Exercise data Start Marker

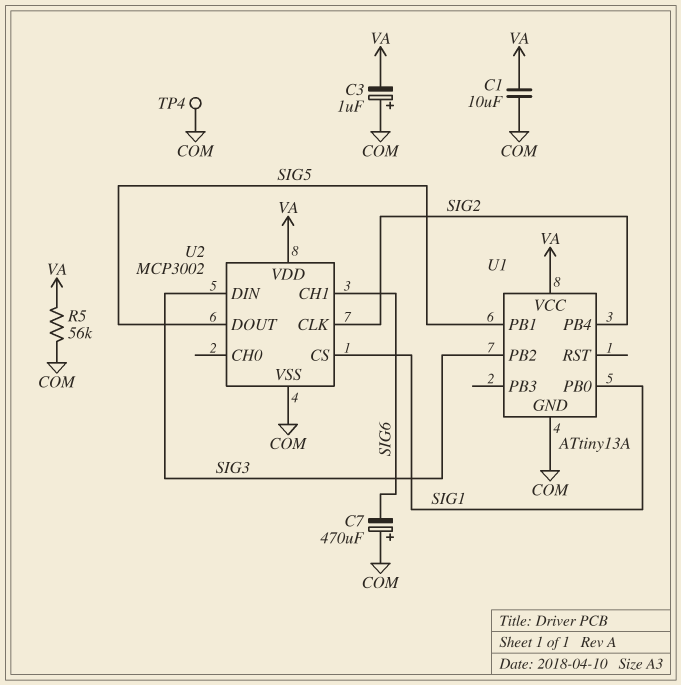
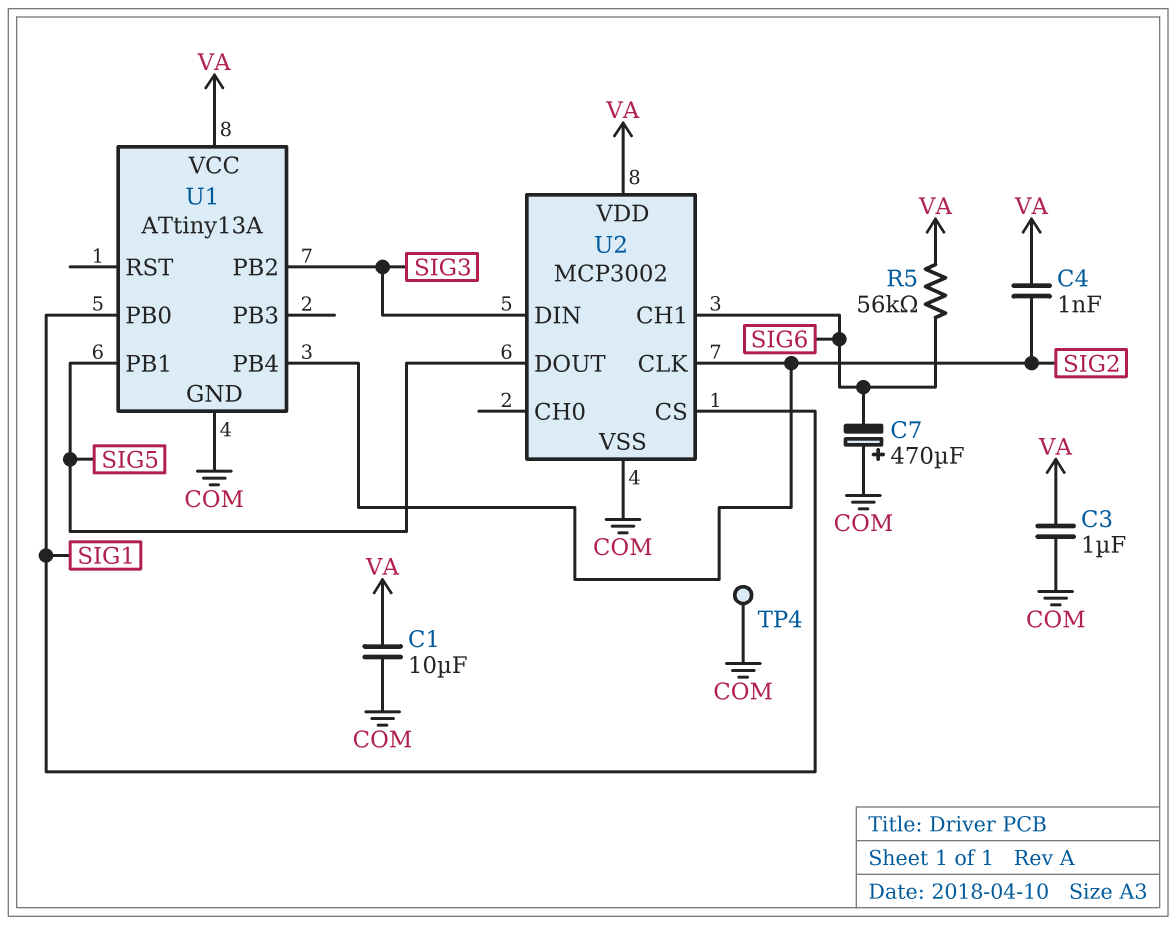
C3: 1uF (plus COM, minus VA) -> 1uF (COM, VA)
C4: none -> 1nF (SIG2, VA)
R5: 56k (COM, VA) -> 56k (SIG6, VA)

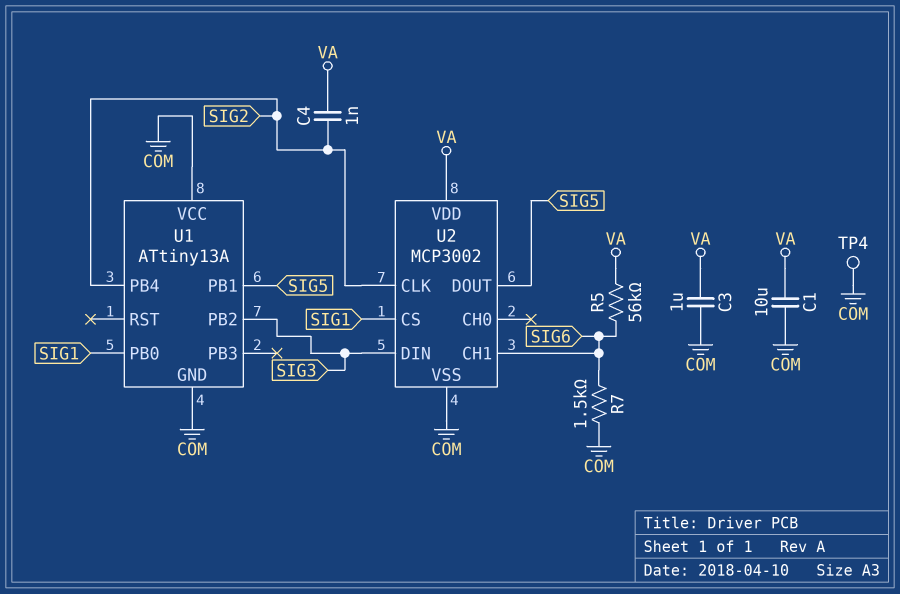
C7: 470uF (plus COM, minus SIG6) -> none
R7: none -> 1.5k (COM, SIG6)
U1 pin VCC: VA -> COM

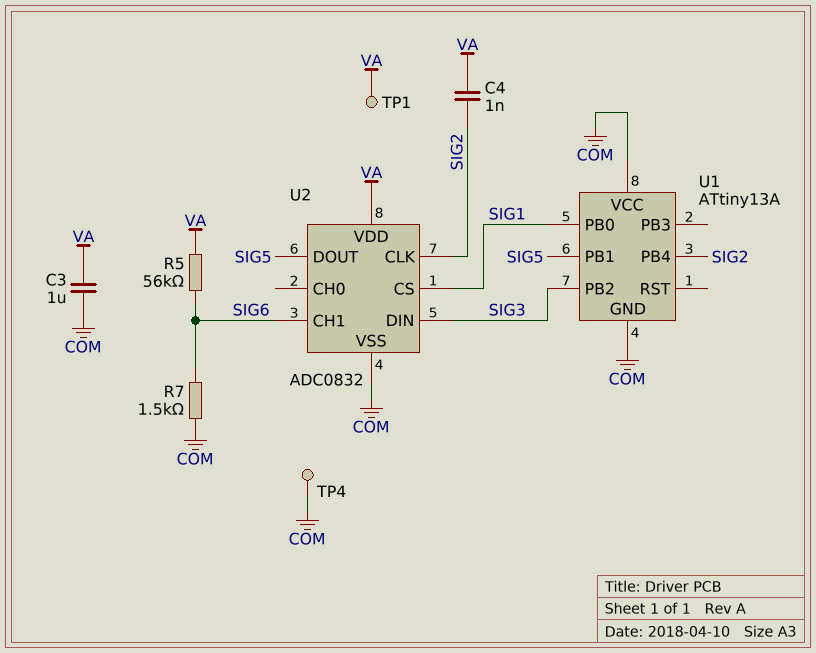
C1: 10uF (COM, VA) -> none
TP1: none -> test point (VA)
U2: MCP3002 -> ADC0832

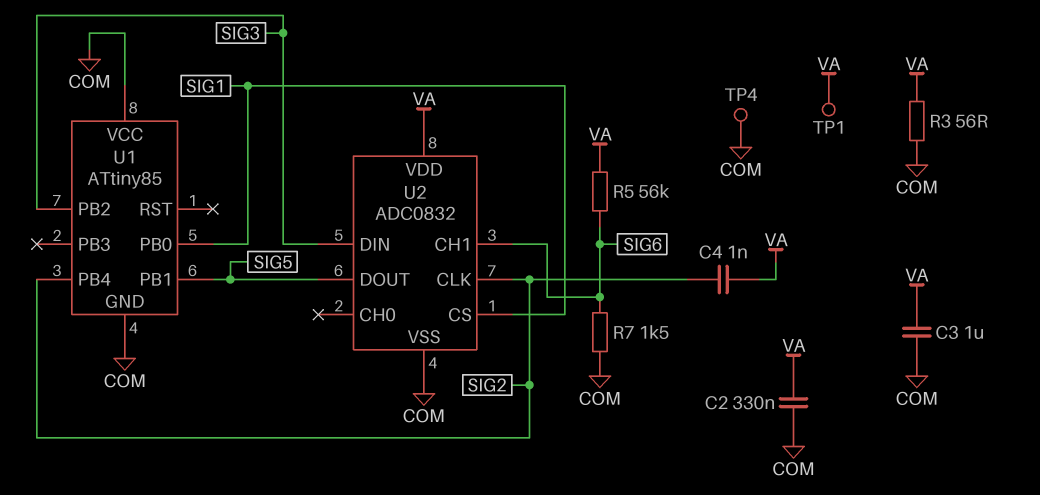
C2: none -> 330nF (COM, VA)
R3: none -> 56 (COM, VA)
U1: ATtiny13A -> ATtiny85

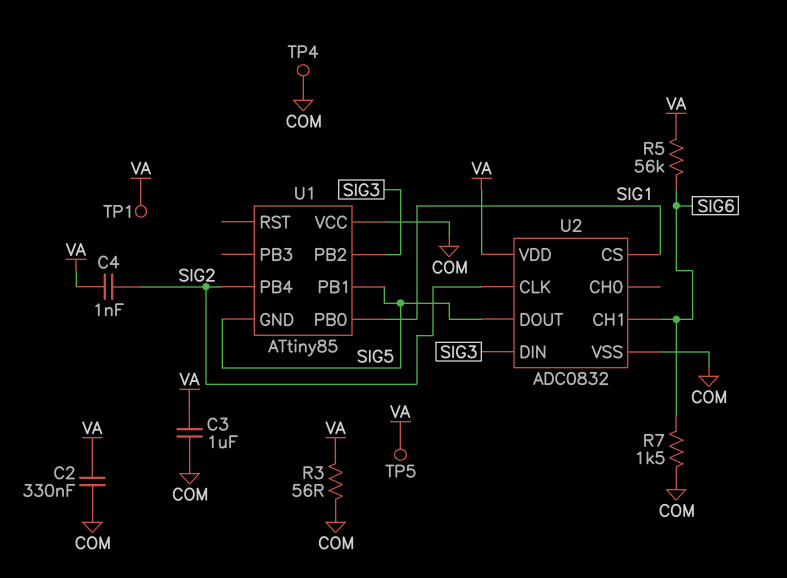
TP5: none -> test point (VA)
U1 pin GND: COM -> SIG5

Exercise data End Marker

## What to do:
Transcribe the lines that run from the line bearing "C2: none -> 330nF (COM, VA)" through the last line of the data. Keep the wording exact and leave out every picture.

## Answer to this task:
C2: none -> 330nF (COM, VA)
R3: none -> 56 (COM, VA)
U1: ATtiny13A -> ATtiny85

TP5: none -> test point (VA)
U1 pin GND: COM -> SIG5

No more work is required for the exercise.